> [What you should do]:
Line by line, copy the material below exactly.

> [The data]:
+---+

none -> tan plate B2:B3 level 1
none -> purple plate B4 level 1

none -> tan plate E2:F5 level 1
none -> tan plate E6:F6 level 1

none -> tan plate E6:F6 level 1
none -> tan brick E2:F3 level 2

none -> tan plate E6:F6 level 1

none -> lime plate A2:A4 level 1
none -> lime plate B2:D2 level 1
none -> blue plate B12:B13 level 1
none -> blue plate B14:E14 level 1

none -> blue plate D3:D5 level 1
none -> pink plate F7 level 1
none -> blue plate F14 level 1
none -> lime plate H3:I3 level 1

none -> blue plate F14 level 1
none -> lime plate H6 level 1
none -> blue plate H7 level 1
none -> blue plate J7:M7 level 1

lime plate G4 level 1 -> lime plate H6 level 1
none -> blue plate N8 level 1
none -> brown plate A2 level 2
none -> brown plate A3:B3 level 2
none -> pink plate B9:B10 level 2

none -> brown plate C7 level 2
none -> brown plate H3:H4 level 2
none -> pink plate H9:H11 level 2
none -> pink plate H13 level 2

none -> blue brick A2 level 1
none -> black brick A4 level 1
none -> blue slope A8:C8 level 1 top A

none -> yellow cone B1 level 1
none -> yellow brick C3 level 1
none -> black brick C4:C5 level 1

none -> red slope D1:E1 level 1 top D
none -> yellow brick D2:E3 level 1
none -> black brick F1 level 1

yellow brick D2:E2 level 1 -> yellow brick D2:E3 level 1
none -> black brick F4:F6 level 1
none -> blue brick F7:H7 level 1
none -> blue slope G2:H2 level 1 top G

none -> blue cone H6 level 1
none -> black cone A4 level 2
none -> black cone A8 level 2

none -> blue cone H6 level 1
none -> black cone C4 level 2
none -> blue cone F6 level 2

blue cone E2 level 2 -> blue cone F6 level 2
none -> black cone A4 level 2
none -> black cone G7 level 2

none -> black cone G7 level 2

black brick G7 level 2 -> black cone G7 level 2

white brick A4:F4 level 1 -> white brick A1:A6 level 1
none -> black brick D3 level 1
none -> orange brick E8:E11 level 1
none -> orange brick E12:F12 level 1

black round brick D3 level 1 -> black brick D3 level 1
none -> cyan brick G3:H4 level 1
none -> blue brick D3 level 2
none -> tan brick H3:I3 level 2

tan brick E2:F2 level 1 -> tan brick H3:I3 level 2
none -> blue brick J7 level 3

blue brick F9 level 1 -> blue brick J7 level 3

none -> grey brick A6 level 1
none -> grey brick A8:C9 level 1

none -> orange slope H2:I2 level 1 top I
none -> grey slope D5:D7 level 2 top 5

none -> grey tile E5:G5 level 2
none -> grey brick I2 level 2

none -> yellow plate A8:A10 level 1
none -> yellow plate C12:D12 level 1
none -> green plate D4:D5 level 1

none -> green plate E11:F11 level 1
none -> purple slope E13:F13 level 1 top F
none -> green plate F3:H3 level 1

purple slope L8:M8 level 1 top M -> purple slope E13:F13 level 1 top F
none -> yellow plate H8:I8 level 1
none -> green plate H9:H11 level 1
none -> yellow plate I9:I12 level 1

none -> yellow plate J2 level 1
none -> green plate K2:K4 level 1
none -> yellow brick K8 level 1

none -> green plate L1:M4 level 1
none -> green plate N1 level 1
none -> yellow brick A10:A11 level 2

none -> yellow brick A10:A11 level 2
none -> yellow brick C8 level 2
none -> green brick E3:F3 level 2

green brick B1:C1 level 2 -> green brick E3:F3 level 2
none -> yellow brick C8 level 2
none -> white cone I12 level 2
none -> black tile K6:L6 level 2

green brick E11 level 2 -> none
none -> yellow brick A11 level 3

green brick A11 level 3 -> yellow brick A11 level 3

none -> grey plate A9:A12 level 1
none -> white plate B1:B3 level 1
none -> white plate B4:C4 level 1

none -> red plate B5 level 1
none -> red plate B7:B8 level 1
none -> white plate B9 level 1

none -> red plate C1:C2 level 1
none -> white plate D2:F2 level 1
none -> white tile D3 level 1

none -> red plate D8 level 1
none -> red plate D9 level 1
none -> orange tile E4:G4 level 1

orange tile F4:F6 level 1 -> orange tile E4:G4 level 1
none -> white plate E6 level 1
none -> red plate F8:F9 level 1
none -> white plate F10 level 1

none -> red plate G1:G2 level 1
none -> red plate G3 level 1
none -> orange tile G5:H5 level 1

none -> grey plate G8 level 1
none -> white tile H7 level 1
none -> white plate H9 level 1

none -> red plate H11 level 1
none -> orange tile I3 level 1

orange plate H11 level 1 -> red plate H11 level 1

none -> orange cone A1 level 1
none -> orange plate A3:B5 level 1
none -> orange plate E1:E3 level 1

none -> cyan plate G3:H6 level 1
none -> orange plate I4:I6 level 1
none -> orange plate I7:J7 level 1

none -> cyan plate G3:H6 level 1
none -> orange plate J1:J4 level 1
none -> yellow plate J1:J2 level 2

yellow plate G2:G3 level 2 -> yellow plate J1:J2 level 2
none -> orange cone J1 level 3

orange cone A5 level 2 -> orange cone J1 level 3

+---+

> [Reply]:
none -> tan plate B2:B3 level 1
none -> purple plate B4 level 1

none -> tan plate E2:F5 level 1
none -> tan plate E6:F6 level 1

none -> tan plate E6:F6 level 1
none -> tan brick E2:F3 level 2

none -> tan plate E6:F6 level 1

none -> lime plate A2:A4 level 1
none -> lime plate B2:D2 level 1
none -> blue plate B12:B13 level 1
none -> blue plate B14:E14 level 1

none -> blue plate D3:D5 level 1
none -> pink plate F7 level 1
none -> blue plate F14 level 1
none -> lime plate H3:I3 level 1

none -> blue plate F14 level 1
none -> lime plate H6 level 1
none -> blue plate H7 level 1
none -> blue plate J7:M7 level 1

lime plate G4 level 1 -> lime plate H6 level 1
none -> blue plate N8 level 1
none -> brown plate A2 level 2
none -> brown plate A3:B3 level 2
none -> pink plate B9:B10 level 2

none -> brown plate C7 level 2
none -> brown plate H3:H4 level 2
none -> pink plate H9:H11 level 2
none -> pink plate H13 level 2

none -> blue brick A2 level 1
none -> black brick A4 level 1
none -> blue slope A8:C8 level 1 top A

none -> yellow cone B1 level 1
none -> yellow brick C3 level 1
none -> black brick C4:C5 level 1

none -> red slope D1:E1 level 1 top D
none -> yellow brick D2:E3 level 1
none -> black brick F1 level 1

yellow brick D2:E2 level 1 -> yellow brick D2:E3 level 1
none -> black brick F4:F6 level 1
none -> blue brick F7:H7 level 1
none -> blue slope G2:H2 level 1 top G

none -> blue cone H6 level 1
none -> black cone A4 level 2
none -> black cone A8 level 2

none -> blue cone H6 level 1
none -> black cone C4 level 2
none -> blue cone F6 level 2

blue cone E2 level 2 -> blue cone F6 level 2
none -> black cone A4 level 2
none -> black cone G7 level 2

none -> black cone G7 level 2

black brick G7 level 2 -> black cone G7 level 2

white brick A4:F4 level 1 -> white brick A1:A6 level 1
none -> black brick D3 level 1
none -> orange brick E8:E11 level 1
none -> orange brick E12:F12 level 1

black round brick D3 level 1 -> black brick D3 level 1
none -> cyan brick G3:H4 level 1
none -> blue brick D3 level 2
none -> tan brick H3:I3 level 2

tan brick E2:F2 level 1 -> tan brick H3:I3 level 2
none -> blue brick J7 level 3

blue brick F9 level 1 -> blue brick J7 level 3

none -> grey brick A6 level 1
none -> grey brick A8:C9 level 1

none -> orange slope H2:I2 level 1 top I
none -> grey slope D5:D7 level 2 top 5

none -> grey tile E5:G5 level 2
none -> grey brick I2 level 2

none -> yellow plate A8:A10 level 1
none -> yellow plate C12:D12 level 1
none -> green plate D4:D5 level 1

none -> green plate E11:F11 level 1
none -> purple slope E13:F13 level 1 top F
none -> green plate F3:H3 level 1

purple slope L8:M8 level 1 top M -> purple slope E13:F13 level 1 top F
none -> yellow plate H8:I8 level 1
none -> green plate H9:H11 level 1
none -> yellow plate I9:I12 level 1

none -> yellow plate J2 level 1
none -> green plate K2:K4 level 1
none -> yellow brick K8 level 1

none -> green plate L1:M4 level 1
none -> green plate N1 level 1
none -> yellow brick A10:A11 level 2

none -> yellow brick A10:A11 level 2
none -> yellow brick C8 level 2
none -> green brick E3:F3 level 2

green brick B1:C1 level 2 -> green brick E3:F3 level 2
none -> yellow brick C8 level 2
none -> white cone I12 level 2
none -> black tile K6:L6 level 2

green brick E11 level 2 -> none
none -> yellow brick A11 level 3

green brick A11 level 3 -> yellow brick A11 level 3

none -> grey plate A9:A12 level 1
none -> white plate B1:B3 level 1
none -> white plate B4:C4 level 1

none -> red plate B5 level 1
none -> red plate B7:B8 level 1
none -> white plate B9 level 1

none -> red plate C1:C2 level 1
none -> white plate D2:F2 level 1
none -> white tile D3 level 1

none -> red plate D8 level 1
none -> red plate D9 level 1
none -> orange tile E4:G4 level 1

orange tile F4:F6 level 1 -> orange tile E4:G4 level 1
none -> white plate E6 level 1
none -> red plate F8:F9 level 1
none -> white plate F10 level 1

none -> red plate G1:G2 level 1
none -> red plate G3 level 1
none -> orange tile G5:H5 level 1

none -> grey plate G8 level 1
none -> white tile H7 level 1
none -> white plate H9 level 1

none -> red plate H11 level 1
none -> orange tile I3 level 1

orange plate H11 level 1 -> red plate H11 level 1

none -> orange cone A1 level 1
none -> orange plate A3:B5 level 1
none -> orange plate E1:E3 level 1

none -> cyan plate G3:H6 level 1
none -> orange plate I4:I6 level 1
none -> orange plate I7:J7 level 1

none -> cyan plate G3:H6 level 1
none -> orange plate J1:J4 level 1
none -> yellow plate J1:J2 level 2

yellow plate G2:G3 level 2 -> yellow plate J1:J2 level 2
none -> orange cone J1 level 3

orange cone A5 level 2 -> orange cone J1 level 3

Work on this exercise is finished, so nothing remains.